→ **Exercise aim**
Restate word for word the line containing "D2: LED blue" and each line that follows it, through the last line below, and nothing else.

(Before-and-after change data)
======
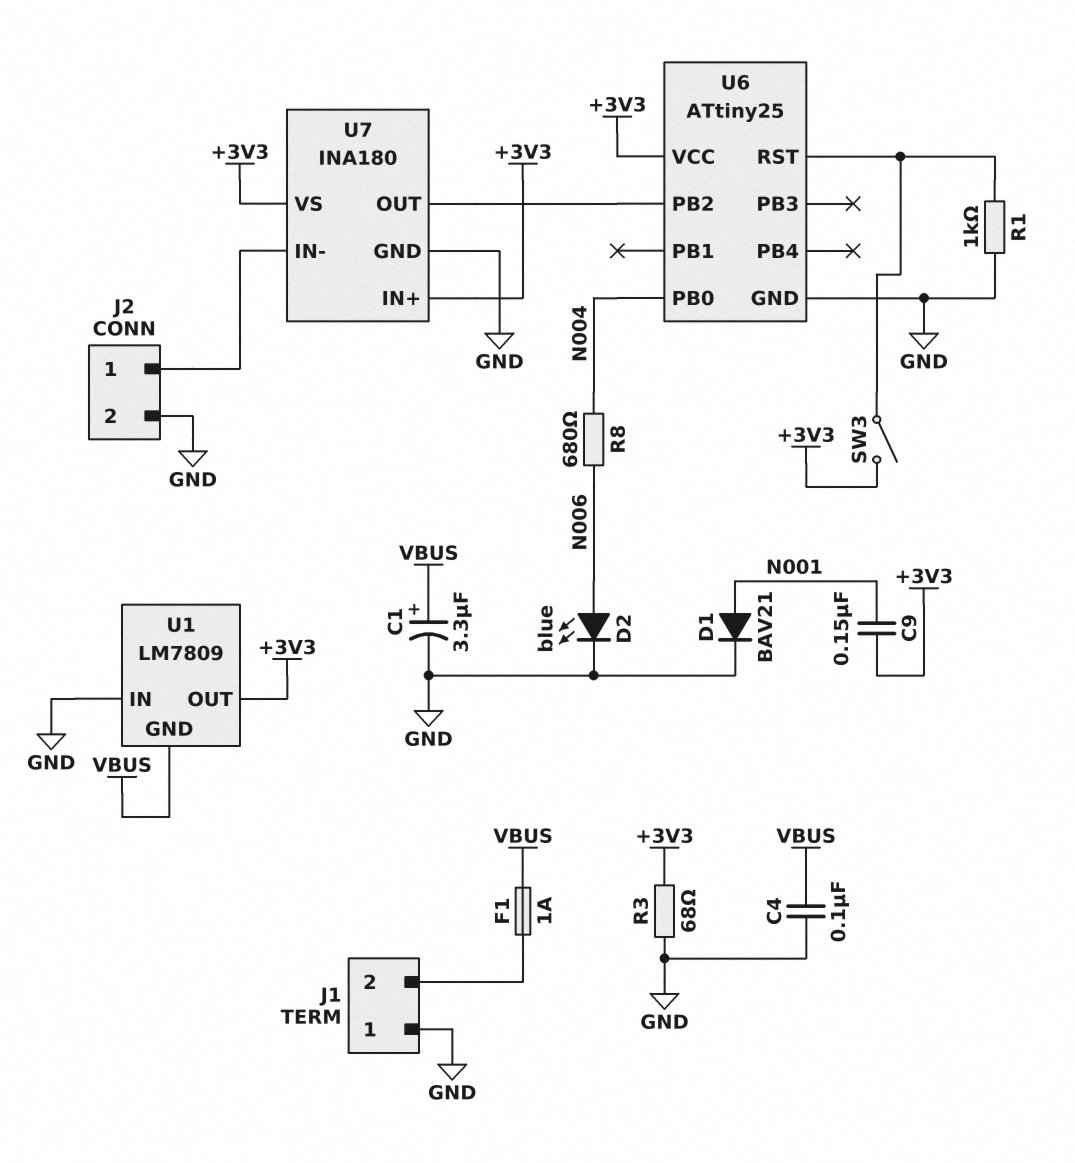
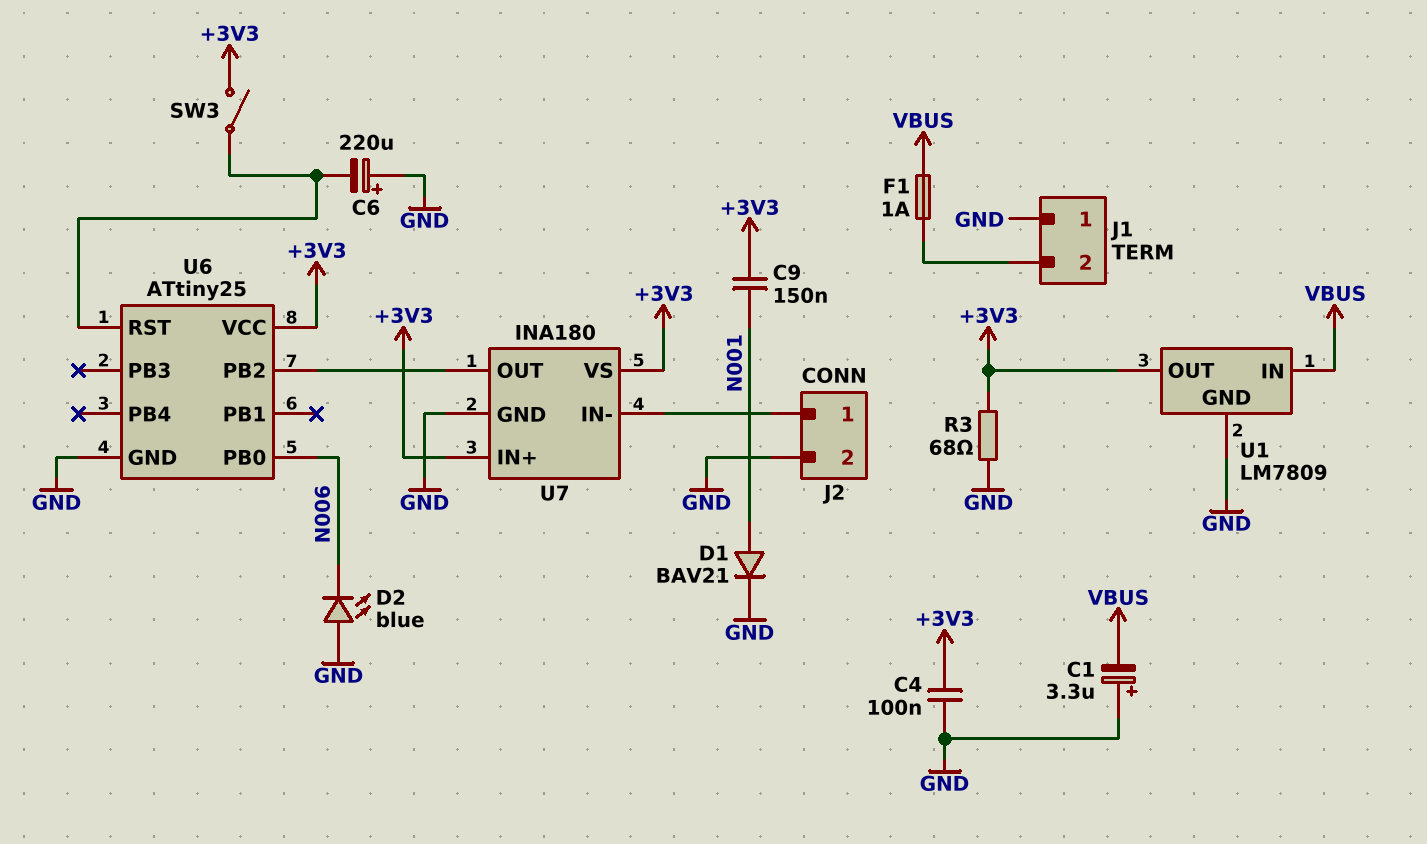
C1: 3.3uF (plus VBUS, minus GND) -> 3.3uF (plus GND, minus VBUS)
C4: 100nF (GND, VBUS) -> 100nF (+3V3, GND)
C6: none -> 220uF (plus GND, minus U6/RST)
D2: LED blue (A N006, K GND) -> LED blue (A GND, K N006)
R1: 1k (GND, U6/RST) -> none
R8: 680 (N004, N006) -> none
U1 pin GND: VBUS -> GND
U1 pin IN: GND -> VBUS
U6 pin PB0: N004 -> N006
======
→ **Answer for this exercise**
D2: LED blue (A N006, K GND) -> LED blue (A GND, K N006)
R1: 1k (GND, U6/RST) -> none
R8: 680 (N004, N006) -> none
U1 pin GND: VBUS -> GND
U1 pin IN: GND -> VBUS
U6 pin PB0: N004 -> N006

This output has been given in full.